# Activity:
The range runs from the line containing "building: [60,246,112,300] -> none" to the last line of the entries. Restate those lines word for word, without the pictures.

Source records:
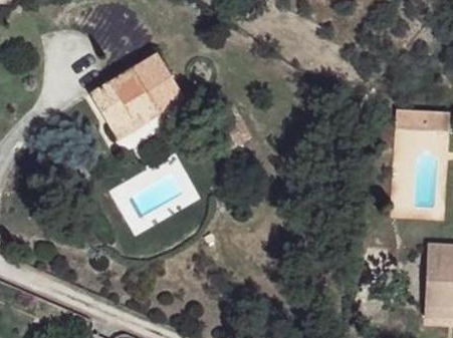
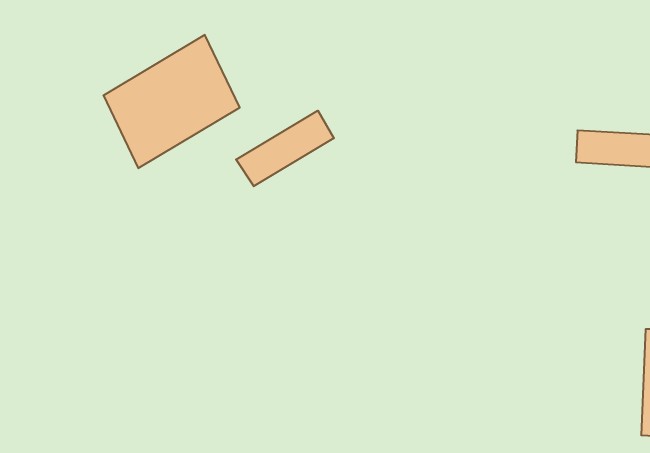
building: none -> [236,111,334,186]

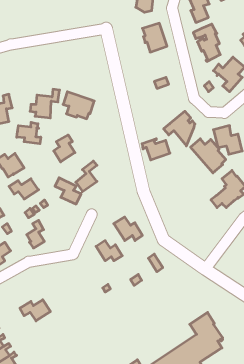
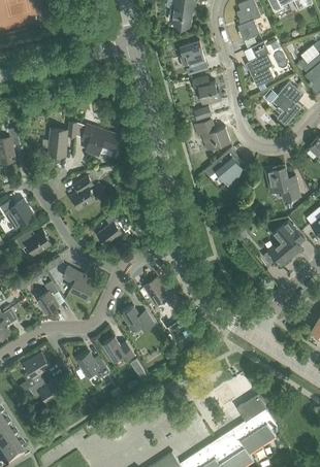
building: none -> [191,76,221,103]
building: [17,122,41,144] -> none
building: [191,139,226,173] -> none
building: [142,139,170,160] -> [196,124,230,149]
building: [55,178,81,204] -> [62,266,94,298]
building: none -> [103,336,134,361]
building: none -> [76,352,109,378]
building: none -> [19,353,51,393]

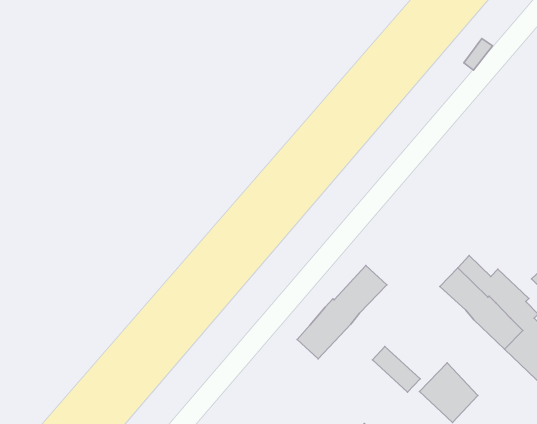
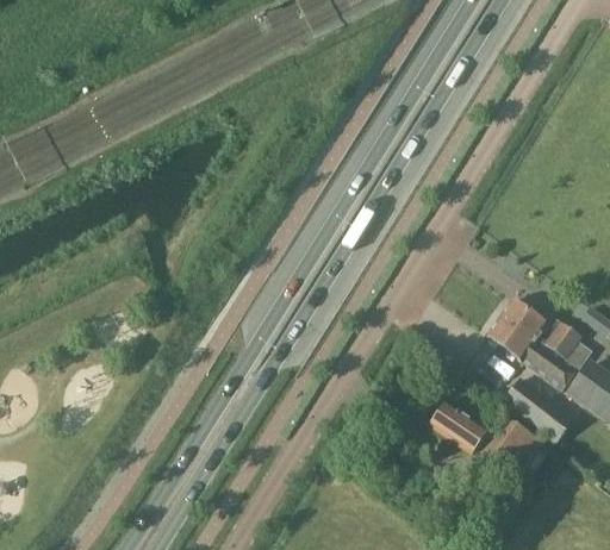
building: [297,266,387,359] -> none
building: none -> [503,375,574,439]

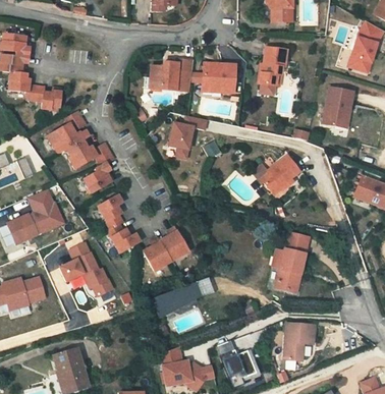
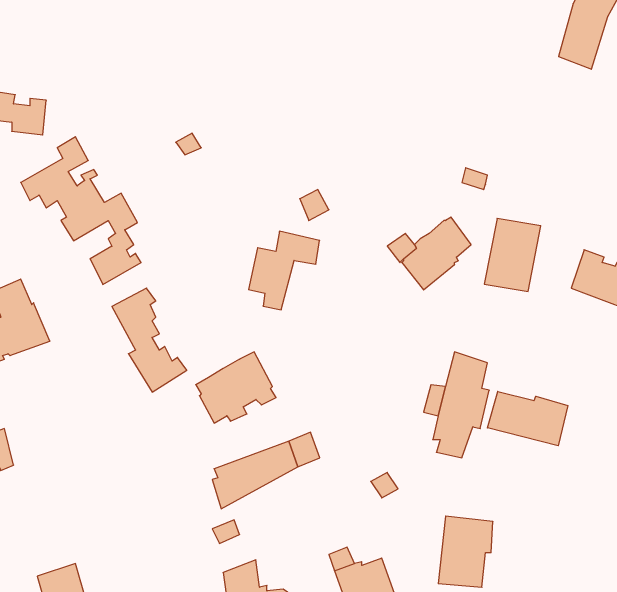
building: [258,48,287,85] -> none
building: [149,58,194,94] -> none
building: [204,62,236,95] -> none
building: [322,88,353,128] -> [484,218,541,291]
building: [167,115,207,159] -> [249,231,320,310]
building: [60,246,112,300] -> none
building: none -> [487,391,568,446]

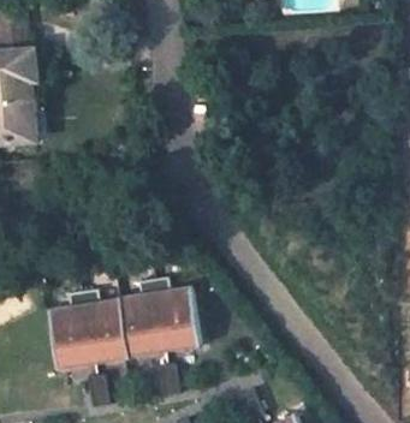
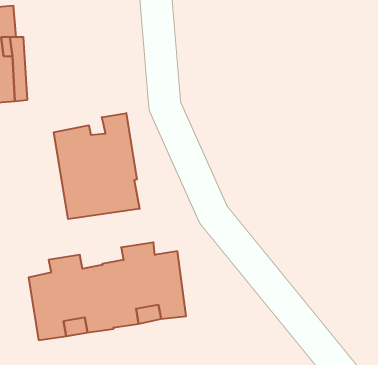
building: none -> [54,113,139,219]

# Answer box:
building: [60,246,112,300] -> none
building: none -> [487,391,568,446]

building: none -> [54,113,139,219]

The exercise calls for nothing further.